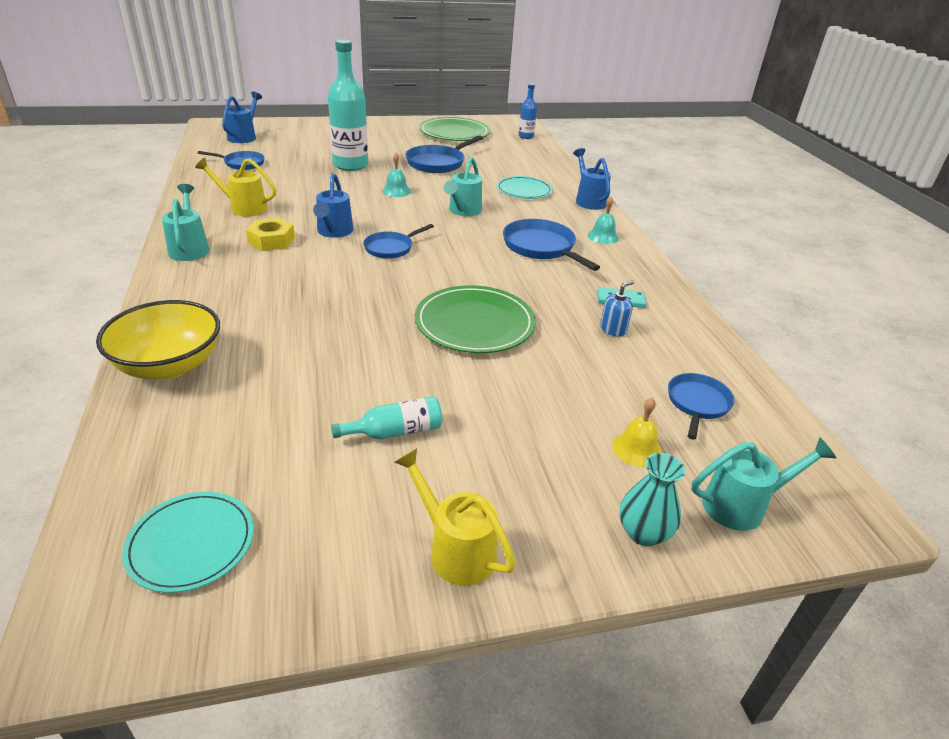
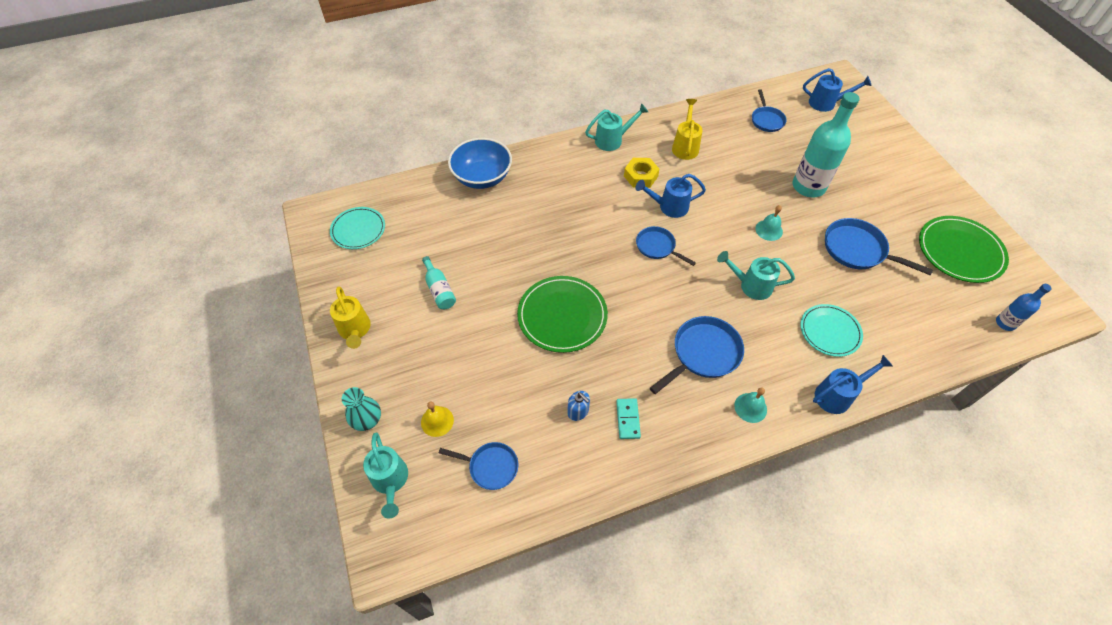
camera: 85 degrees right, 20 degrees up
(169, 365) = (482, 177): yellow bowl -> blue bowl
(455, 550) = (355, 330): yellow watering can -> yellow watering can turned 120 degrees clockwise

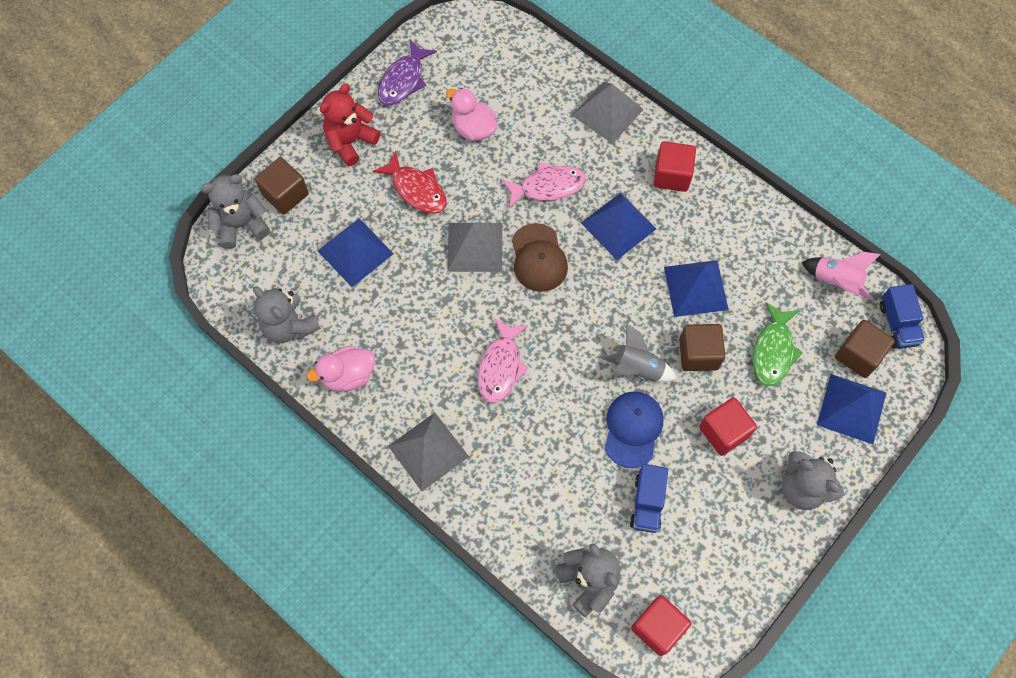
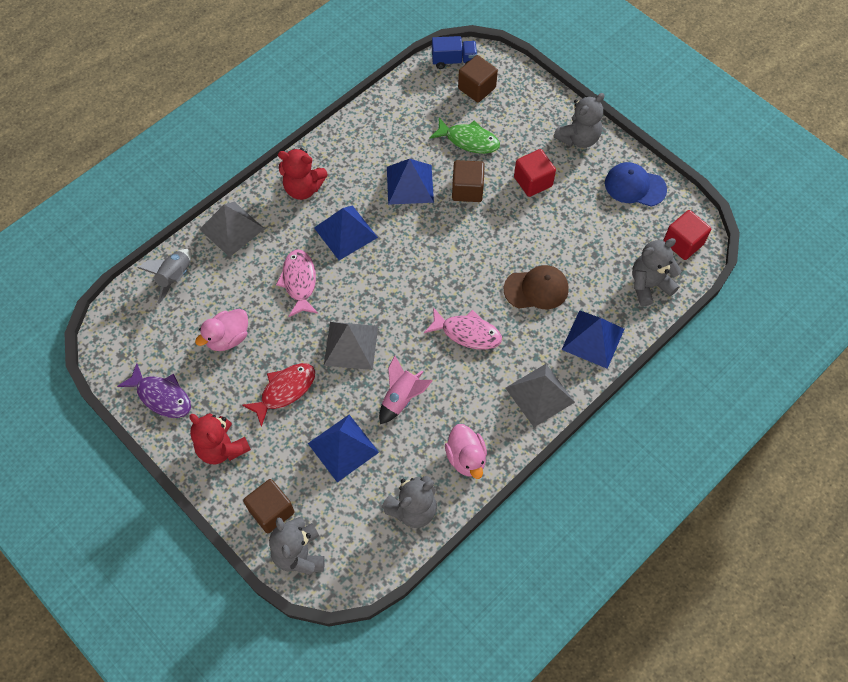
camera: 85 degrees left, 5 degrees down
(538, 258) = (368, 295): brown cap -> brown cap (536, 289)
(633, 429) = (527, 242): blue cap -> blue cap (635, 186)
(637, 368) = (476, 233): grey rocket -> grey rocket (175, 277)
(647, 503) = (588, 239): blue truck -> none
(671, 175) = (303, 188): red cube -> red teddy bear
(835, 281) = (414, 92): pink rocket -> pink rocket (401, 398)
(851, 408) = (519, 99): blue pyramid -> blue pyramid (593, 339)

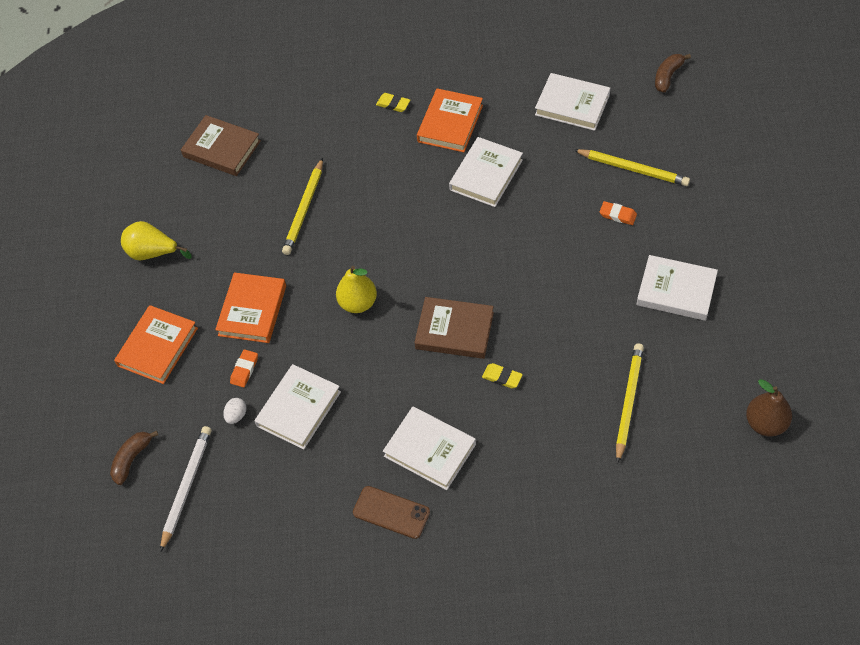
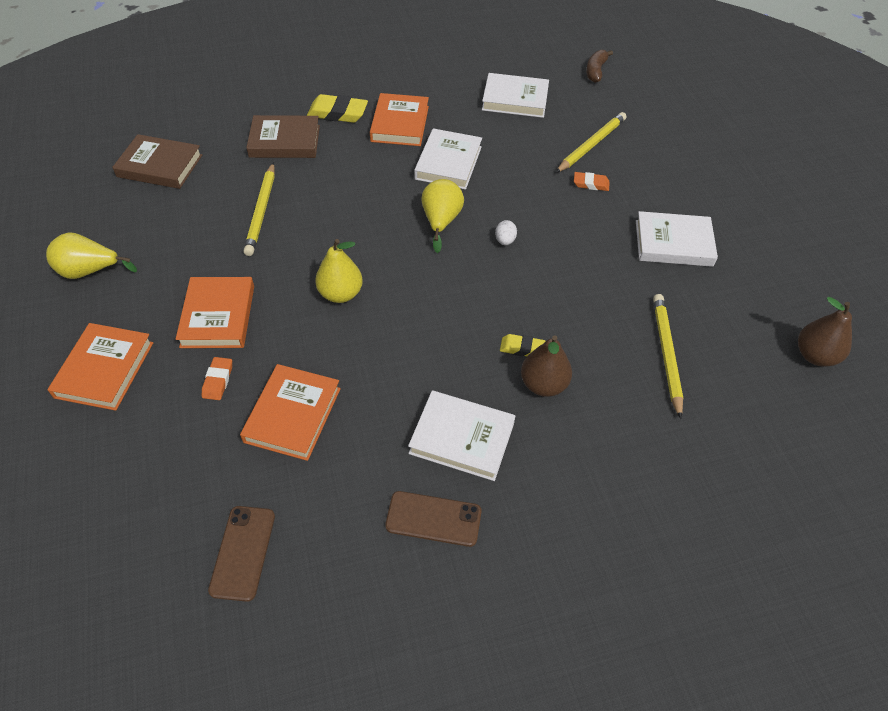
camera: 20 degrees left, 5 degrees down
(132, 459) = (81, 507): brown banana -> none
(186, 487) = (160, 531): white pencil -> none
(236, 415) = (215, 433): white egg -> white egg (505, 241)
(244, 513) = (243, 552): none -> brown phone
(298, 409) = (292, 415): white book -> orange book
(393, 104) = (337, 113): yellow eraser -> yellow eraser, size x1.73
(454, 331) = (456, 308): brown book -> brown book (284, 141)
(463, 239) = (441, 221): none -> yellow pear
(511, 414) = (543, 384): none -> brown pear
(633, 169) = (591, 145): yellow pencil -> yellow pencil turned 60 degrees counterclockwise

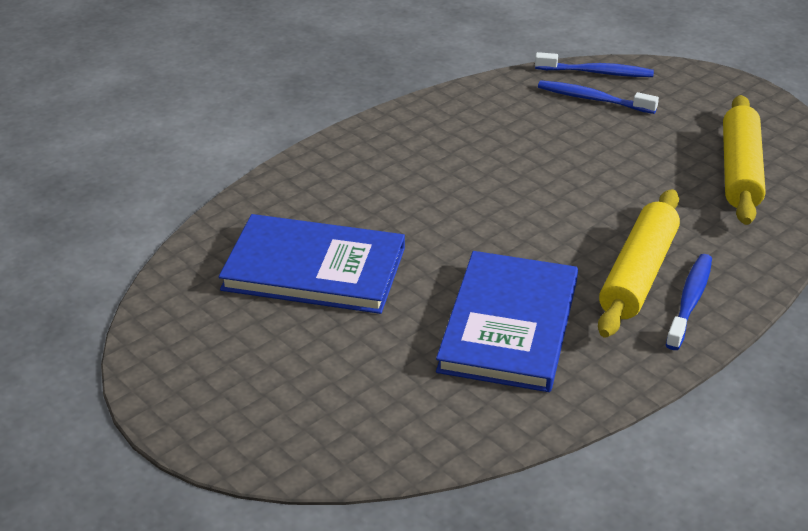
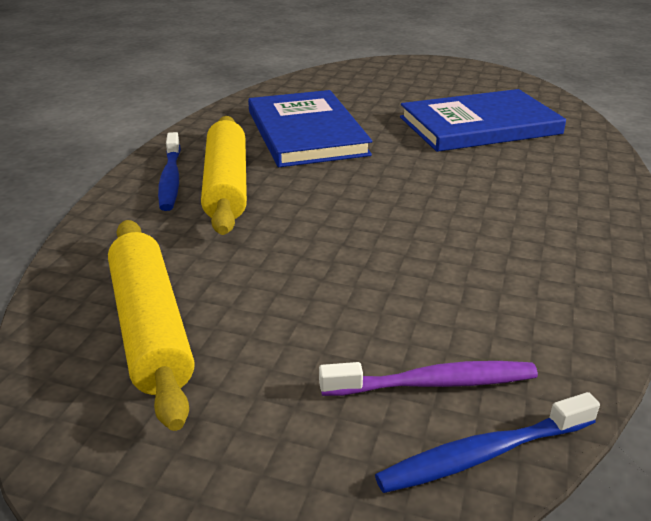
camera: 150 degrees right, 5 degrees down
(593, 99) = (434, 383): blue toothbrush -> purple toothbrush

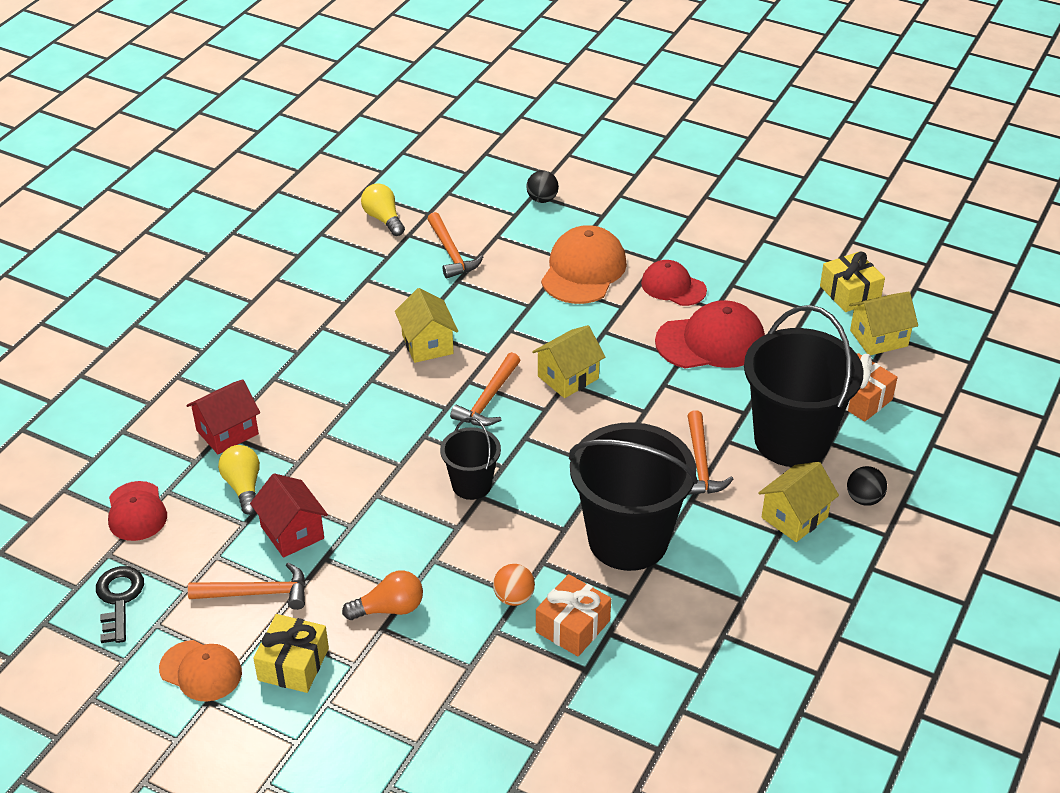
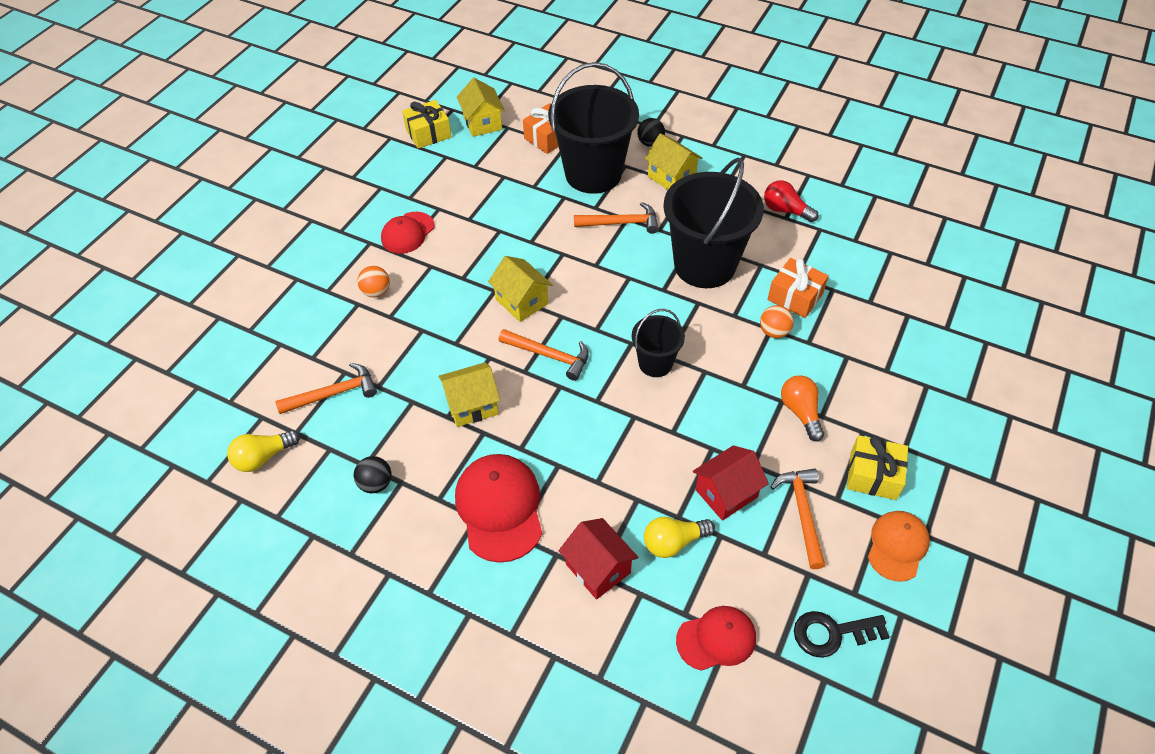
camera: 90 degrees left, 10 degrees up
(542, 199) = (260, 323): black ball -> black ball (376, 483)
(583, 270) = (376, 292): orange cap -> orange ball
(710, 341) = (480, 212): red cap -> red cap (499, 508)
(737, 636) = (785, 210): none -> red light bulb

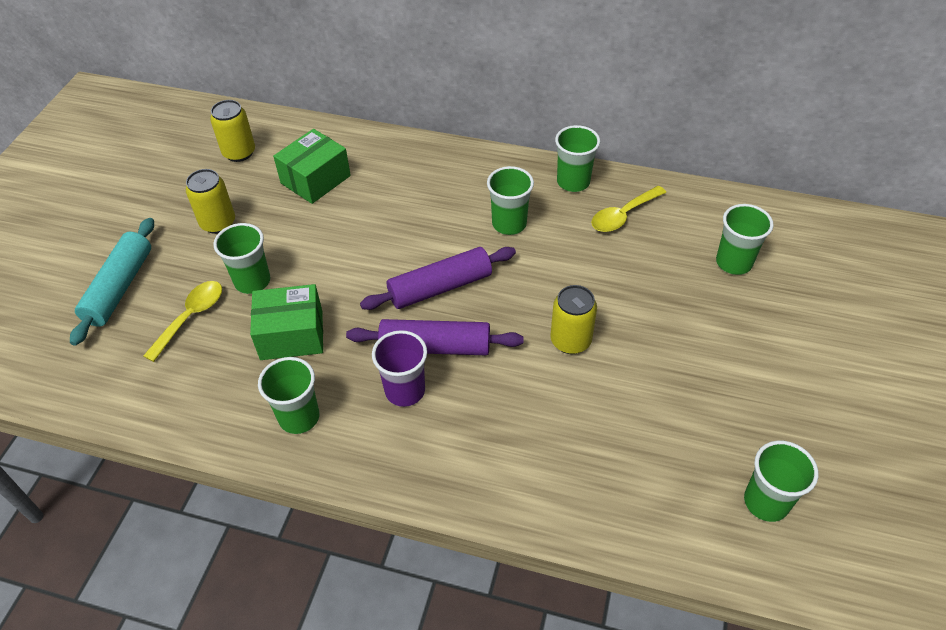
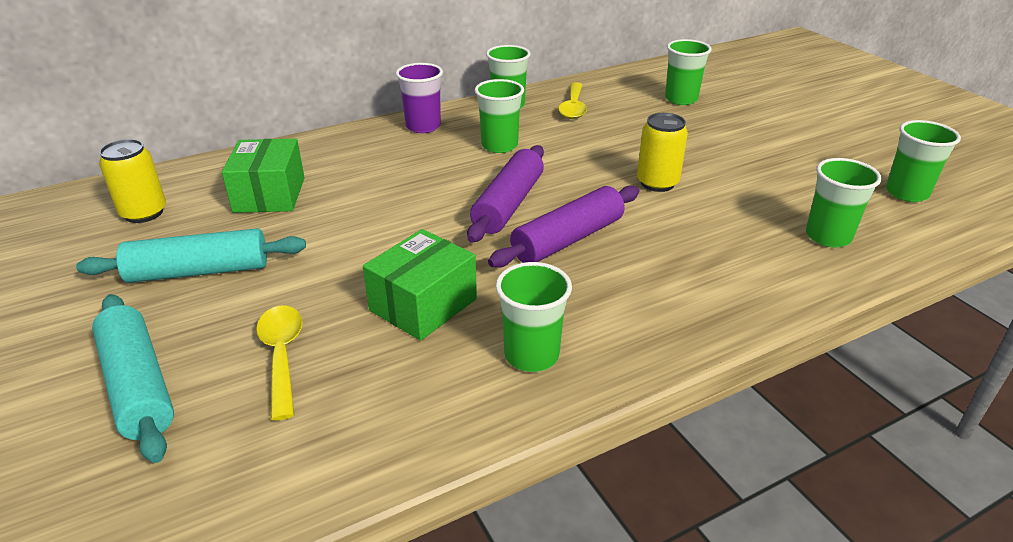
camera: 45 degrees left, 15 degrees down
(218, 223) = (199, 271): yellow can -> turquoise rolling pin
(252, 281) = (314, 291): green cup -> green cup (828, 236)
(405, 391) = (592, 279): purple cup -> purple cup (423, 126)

BRIEF
Above are the records; copy exactly the lines from the one with "(835, 281) = (414, 92): pink" through the one with "(236, 415) = (215, 433): white", including both, and nothing more. Leave out pictures.

OUTPUT
(835, 281) = (414, 92): pink rocket -> pink rocket (401, 398)
(851, 408) = (519, 99): blue pyramid -> blue pyramid (593, 339)

camera: 20 degrees left, 5 degrees down
(132, 459) = (81, 507): brown banana -> none
(186, 487) = (160, 531): white pencil -> none
(236, 415) = (215, 433): white egg -> white egg (505, 241)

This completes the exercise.